• [Task brief] Copy out every line of the entries below that contains the string "instrumentName". Treat case as significant.

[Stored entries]
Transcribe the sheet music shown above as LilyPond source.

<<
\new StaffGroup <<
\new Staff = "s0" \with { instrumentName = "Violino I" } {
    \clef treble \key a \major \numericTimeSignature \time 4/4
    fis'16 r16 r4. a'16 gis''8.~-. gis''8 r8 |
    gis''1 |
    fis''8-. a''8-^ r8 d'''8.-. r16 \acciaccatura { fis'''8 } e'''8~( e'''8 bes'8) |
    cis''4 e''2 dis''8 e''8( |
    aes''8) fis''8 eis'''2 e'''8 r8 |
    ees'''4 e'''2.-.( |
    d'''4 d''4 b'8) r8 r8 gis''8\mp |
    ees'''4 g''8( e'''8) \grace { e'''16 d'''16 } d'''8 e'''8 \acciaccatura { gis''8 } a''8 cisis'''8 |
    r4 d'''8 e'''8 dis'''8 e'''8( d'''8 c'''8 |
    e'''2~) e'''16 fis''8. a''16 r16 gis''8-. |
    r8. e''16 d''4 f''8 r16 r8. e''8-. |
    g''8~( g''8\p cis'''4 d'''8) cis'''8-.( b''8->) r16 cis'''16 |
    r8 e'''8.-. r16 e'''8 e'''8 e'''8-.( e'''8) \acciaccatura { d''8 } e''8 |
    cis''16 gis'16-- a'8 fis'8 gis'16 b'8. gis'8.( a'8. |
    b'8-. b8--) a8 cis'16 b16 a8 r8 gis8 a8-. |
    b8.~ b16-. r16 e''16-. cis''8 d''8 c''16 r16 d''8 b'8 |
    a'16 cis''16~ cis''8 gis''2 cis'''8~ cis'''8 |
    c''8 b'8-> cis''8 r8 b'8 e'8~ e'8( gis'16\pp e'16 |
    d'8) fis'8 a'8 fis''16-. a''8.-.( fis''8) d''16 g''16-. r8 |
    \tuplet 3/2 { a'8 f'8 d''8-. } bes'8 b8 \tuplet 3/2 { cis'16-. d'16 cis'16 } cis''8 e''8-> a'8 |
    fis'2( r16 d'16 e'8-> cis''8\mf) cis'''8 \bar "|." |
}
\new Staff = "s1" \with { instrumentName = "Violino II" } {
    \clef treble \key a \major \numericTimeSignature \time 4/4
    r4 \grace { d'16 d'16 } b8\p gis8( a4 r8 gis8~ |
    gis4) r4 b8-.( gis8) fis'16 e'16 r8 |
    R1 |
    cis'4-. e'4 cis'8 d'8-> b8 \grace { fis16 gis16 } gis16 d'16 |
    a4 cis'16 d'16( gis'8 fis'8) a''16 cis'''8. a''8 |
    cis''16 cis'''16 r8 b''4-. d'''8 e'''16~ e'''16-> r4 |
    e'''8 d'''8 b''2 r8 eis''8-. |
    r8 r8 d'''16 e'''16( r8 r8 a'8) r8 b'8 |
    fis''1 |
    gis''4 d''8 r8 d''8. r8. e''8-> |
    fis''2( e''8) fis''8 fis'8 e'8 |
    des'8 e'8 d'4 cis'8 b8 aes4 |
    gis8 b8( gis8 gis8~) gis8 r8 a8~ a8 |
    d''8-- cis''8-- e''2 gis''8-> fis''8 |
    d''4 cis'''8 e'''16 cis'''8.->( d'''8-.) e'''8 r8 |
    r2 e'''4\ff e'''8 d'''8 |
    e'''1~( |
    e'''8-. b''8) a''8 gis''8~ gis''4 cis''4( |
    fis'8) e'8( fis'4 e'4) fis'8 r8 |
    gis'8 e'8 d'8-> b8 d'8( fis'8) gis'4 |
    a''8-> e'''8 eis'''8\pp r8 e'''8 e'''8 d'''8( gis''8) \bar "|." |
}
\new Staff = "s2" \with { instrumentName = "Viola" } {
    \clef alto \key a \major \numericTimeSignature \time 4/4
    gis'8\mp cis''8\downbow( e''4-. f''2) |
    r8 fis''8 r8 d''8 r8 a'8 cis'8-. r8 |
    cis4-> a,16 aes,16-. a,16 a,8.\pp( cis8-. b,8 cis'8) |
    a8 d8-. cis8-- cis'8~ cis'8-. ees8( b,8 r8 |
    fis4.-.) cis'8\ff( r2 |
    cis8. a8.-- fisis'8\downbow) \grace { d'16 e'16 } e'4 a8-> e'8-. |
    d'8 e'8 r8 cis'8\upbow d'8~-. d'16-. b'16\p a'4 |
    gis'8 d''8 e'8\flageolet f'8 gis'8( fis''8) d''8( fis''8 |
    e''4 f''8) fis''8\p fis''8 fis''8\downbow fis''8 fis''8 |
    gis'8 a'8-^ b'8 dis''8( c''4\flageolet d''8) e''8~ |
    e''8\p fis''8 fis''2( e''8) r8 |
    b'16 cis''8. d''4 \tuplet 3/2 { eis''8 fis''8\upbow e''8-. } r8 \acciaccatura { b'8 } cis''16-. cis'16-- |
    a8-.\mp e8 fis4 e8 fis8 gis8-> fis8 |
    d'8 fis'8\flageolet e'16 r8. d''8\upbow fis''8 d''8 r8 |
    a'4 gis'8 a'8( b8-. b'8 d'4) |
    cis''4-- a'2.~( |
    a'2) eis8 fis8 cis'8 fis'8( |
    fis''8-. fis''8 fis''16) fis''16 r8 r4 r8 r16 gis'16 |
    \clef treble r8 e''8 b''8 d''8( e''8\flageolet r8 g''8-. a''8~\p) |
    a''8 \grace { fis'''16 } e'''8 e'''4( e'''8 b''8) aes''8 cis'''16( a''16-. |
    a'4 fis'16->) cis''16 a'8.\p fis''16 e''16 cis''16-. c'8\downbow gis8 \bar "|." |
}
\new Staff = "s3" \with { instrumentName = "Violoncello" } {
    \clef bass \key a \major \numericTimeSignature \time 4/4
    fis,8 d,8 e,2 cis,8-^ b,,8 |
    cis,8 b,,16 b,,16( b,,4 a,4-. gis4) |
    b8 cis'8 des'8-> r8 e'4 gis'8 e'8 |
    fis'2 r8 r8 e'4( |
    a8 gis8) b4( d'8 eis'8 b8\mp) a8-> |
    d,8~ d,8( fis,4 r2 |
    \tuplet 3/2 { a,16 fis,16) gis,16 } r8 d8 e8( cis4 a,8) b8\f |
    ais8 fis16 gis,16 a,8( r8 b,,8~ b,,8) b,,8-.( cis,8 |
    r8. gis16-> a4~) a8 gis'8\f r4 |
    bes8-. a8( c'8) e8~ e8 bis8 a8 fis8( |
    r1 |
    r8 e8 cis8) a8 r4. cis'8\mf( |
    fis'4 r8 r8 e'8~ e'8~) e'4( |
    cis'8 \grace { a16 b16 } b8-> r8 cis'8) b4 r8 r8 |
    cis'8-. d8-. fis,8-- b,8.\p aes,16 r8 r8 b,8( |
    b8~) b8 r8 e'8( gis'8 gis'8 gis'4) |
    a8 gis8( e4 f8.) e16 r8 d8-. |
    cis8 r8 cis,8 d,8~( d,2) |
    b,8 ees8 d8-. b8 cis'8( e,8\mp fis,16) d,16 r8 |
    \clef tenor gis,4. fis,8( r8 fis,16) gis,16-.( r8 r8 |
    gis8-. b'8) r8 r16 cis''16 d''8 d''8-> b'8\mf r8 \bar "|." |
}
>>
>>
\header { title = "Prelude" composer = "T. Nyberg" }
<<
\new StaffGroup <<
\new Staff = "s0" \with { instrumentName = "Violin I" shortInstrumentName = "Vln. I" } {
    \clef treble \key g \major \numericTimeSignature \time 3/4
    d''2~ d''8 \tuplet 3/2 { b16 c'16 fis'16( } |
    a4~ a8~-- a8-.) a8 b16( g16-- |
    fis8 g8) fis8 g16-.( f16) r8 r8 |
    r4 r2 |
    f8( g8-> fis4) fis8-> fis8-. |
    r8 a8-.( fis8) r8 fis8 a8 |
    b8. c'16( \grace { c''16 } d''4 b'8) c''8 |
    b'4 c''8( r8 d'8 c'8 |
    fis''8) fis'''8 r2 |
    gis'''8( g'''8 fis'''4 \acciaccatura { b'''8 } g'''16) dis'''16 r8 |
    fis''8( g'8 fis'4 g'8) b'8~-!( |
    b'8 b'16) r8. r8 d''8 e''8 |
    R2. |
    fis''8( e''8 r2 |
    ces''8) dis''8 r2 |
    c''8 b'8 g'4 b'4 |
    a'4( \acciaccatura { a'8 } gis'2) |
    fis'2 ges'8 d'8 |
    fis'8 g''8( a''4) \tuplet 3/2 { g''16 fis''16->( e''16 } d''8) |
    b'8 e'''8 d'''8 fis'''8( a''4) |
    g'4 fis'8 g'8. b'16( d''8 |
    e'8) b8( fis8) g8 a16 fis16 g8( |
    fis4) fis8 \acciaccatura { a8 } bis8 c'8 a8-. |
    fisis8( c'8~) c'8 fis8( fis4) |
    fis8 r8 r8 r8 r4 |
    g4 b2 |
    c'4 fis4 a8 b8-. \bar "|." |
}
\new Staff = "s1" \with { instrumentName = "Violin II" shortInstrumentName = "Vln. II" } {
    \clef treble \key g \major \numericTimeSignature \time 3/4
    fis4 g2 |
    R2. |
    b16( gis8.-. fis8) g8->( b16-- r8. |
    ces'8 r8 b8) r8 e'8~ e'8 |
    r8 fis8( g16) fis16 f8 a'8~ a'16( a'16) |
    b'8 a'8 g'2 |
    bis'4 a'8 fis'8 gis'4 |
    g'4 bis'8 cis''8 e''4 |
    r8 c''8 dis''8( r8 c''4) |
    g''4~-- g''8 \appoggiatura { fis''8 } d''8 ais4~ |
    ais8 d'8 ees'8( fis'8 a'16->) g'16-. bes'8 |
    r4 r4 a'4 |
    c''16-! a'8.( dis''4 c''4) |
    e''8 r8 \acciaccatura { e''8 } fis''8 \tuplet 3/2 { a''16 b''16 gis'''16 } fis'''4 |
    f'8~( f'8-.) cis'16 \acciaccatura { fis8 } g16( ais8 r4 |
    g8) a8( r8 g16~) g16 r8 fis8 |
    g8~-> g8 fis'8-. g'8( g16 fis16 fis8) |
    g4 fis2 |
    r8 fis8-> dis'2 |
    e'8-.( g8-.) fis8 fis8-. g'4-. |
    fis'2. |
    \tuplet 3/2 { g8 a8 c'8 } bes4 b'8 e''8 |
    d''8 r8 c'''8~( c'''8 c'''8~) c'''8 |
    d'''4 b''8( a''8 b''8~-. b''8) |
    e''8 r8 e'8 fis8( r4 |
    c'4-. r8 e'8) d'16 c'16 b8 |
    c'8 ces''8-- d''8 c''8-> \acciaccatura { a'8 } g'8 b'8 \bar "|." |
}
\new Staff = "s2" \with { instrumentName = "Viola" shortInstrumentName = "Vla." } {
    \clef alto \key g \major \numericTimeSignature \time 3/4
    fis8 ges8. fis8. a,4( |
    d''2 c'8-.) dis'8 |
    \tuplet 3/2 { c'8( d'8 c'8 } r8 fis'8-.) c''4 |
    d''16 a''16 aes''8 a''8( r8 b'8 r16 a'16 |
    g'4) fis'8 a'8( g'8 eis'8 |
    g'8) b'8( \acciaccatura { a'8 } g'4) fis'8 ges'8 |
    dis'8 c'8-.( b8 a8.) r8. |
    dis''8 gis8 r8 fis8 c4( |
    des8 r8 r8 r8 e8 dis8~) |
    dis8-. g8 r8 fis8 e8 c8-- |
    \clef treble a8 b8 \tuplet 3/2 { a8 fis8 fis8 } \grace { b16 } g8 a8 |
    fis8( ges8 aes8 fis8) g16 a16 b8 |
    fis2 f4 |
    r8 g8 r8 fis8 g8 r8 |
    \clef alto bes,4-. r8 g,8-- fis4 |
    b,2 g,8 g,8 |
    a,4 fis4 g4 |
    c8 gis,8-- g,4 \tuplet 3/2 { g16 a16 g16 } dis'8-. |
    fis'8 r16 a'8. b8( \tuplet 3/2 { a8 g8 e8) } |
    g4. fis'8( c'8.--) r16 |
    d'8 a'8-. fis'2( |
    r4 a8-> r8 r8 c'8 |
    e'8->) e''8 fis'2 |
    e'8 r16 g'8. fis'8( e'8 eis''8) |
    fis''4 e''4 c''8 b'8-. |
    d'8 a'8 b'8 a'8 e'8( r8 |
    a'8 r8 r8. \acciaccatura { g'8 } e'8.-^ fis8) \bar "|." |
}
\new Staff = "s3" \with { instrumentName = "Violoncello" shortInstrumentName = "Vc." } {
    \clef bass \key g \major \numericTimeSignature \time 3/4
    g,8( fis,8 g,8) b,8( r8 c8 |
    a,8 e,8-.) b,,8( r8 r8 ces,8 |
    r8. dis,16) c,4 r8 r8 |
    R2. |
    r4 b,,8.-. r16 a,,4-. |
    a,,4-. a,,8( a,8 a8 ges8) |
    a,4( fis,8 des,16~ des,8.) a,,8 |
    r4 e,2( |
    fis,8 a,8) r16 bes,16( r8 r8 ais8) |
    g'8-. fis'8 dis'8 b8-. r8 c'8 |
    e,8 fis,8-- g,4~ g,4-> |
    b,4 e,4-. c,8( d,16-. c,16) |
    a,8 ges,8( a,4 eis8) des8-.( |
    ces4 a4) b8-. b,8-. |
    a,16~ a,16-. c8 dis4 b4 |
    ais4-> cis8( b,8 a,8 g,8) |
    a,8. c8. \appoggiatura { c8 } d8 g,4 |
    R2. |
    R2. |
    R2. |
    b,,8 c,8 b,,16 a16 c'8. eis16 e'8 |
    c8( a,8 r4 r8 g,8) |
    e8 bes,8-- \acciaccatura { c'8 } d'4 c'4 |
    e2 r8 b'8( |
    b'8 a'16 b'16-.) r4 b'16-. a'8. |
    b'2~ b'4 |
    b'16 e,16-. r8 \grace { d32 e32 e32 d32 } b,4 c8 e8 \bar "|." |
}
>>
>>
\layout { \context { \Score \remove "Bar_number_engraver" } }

• [In response]
\new Staff = "s0" \with { instrumentName = "Violino I" } {
\new Staff = "s1" \with { instrumentName = "Violino II" } {
\new Staff = "s2" \with { instrumentName = "Viola" } {
\new Staff = "s3" \with { instrumentName = "Violoncello" } {
\new Staff = "s0" \with { instrumentName = "Violin I" shortInstrumentName = "Vln. I" } {
\new Staff = "s1" \with { instrumentName = "Violin II" shortInstrumentName = "Vln. II" } {
\new Staff = "s2" \with { instrumentName = "Viola" shortInstrumentName = "Vla." } {
\new Staff = "s3" \with { instrumentName = "Violoncello" shortInstrumentName = "Vc." } {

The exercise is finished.